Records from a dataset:
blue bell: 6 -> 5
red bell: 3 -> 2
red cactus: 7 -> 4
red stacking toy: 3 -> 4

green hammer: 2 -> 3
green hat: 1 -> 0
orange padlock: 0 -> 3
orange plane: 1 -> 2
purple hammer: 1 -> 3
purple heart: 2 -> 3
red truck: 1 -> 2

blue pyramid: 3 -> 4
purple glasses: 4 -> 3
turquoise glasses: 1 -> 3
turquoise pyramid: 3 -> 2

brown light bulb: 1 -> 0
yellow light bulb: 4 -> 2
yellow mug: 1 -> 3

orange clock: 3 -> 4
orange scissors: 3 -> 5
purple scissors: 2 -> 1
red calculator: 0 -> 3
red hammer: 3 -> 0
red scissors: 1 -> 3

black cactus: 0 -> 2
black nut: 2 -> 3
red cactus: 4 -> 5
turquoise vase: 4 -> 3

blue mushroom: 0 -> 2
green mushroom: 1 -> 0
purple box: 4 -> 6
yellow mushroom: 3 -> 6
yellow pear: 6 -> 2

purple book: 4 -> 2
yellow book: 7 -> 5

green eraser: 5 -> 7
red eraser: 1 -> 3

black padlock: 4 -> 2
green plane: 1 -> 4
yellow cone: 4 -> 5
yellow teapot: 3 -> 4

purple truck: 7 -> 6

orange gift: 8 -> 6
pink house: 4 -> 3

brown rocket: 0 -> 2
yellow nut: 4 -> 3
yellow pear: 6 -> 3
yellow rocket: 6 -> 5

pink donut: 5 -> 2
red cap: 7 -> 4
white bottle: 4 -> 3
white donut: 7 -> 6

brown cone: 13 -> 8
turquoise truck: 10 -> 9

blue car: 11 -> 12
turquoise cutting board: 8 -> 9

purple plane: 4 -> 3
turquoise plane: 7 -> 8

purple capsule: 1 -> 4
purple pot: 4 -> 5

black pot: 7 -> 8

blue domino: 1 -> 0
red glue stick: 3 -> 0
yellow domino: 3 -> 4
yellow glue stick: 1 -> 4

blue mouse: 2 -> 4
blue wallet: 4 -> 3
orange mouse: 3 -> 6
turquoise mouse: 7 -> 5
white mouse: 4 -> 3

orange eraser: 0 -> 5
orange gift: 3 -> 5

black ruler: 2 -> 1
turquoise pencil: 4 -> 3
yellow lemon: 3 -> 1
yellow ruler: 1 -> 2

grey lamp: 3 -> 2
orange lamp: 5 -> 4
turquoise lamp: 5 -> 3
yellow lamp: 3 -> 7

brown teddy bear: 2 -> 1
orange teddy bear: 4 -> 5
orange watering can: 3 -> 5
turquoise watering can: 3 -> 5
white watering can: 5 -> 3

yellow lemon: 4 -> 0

[Task requirements]
Retype each line of the data exactly as it reads.

[Solution to the exercise]
blue bell: 6 -> 5
red bell: 3 -> 2
red cactus: 7 -> 4
red stacking toy: 3 -> 4

green hammer: 2 -> 3
green hat: 1 -> 0
orange padlock: 0 -> 3
orange plane: 1 -> 2
purple hammer: 1 -> 3
purple heart: 2 -> 3
red truck: 1 -> 2

blue pyramid: 3 -> 4
purple glasses: 4 -> 3
turquoise glasses: 1 -> 3
turquoise pyramid: 3 -> 2

brown light bulb: 1 -> 0
yellow light bulb: 4 -> 2
yellow mug: 1 -> 3

orange clock: 3 -> 4
orange scissors: 3 -> 5
purple scissors: 2 -> 1
red calculator: 0 -> 3
red hammer: 3 -> 0
red scissors: 1 -> 3

black cactus: 0 -> 2
black nut: 2 -> 3
red cactus: 4 -> 5
turquoise vase: 4 -> 3

blue mushroom: 0 -> 2
green mushroom: 1 -> 0
purple box: 4 -> 6
yellow mushroom: 3 -> 6
yellow pear: 6 -> 2

purple book: 4 -> 2
yellow book: 7 -> 5

green eraser: 5 -> 7
red eraser: 1 -> 3

black padlock: 4 -> 2
green plane: 1 -> 4
yellow cone: 4 -> 5
yellow teapot: 3 -> 4

purple truck: 7 -> 6

orange gift: 8 -> 6
pink house: 4 -> 3

brown rocket: 0 -> 2
yellow nut: 4 -> 3
yellow pear: 6 -> 3
yellow rocket: 6 -> 5

pink donut: 5 -> 2
red cap: 7 -> 4
white bottle: 4 -> 3
white donut: 7 -> 6

brown cone: 13 -> 8
turquoise truck: 10 -> 9

blue car: 11 -> 12
turquoise cutting board: 8 -> 9

purple plane: 4 -> 3
turquoise plane: 7 -> 8

purple capsule: 1 -> 4
purple pot: 4 -> 5

black pot: 7 -> 8

blue domino: 1 -> 0
red glue stick: 3 -> 0
yellow domino: 3 -> 4
yellow glue stick: 1 -> 4

blue mouse: 2 -> 4
blue wallet: 4 -> 3
orange mouse: 3 -> 6
turquoise mouse: 7 -> 5
white mouse: 4 -> 3

orange eraser: 0 -> 5
orange gift: 3 -> 5

black ruler: 2 -> 1
turquoise pencil: 4 -> 3
yellow lemon: 3 -> 1
yellow ruler: 1 -> 2

grey lamp: 3 -> 2
orange lamp: 5 -> 4
turquoise lamp: 5 -> 3
yellow lamp: 3 -> 7

brown teddy bear: 2 -> 1
orange teddy bear: 4 -> 5
orange watering can: 3 -> 5
turquoise watering can: 3 -> 5
white watering can: 5 -> 3

yellow lemon: 4 -> 0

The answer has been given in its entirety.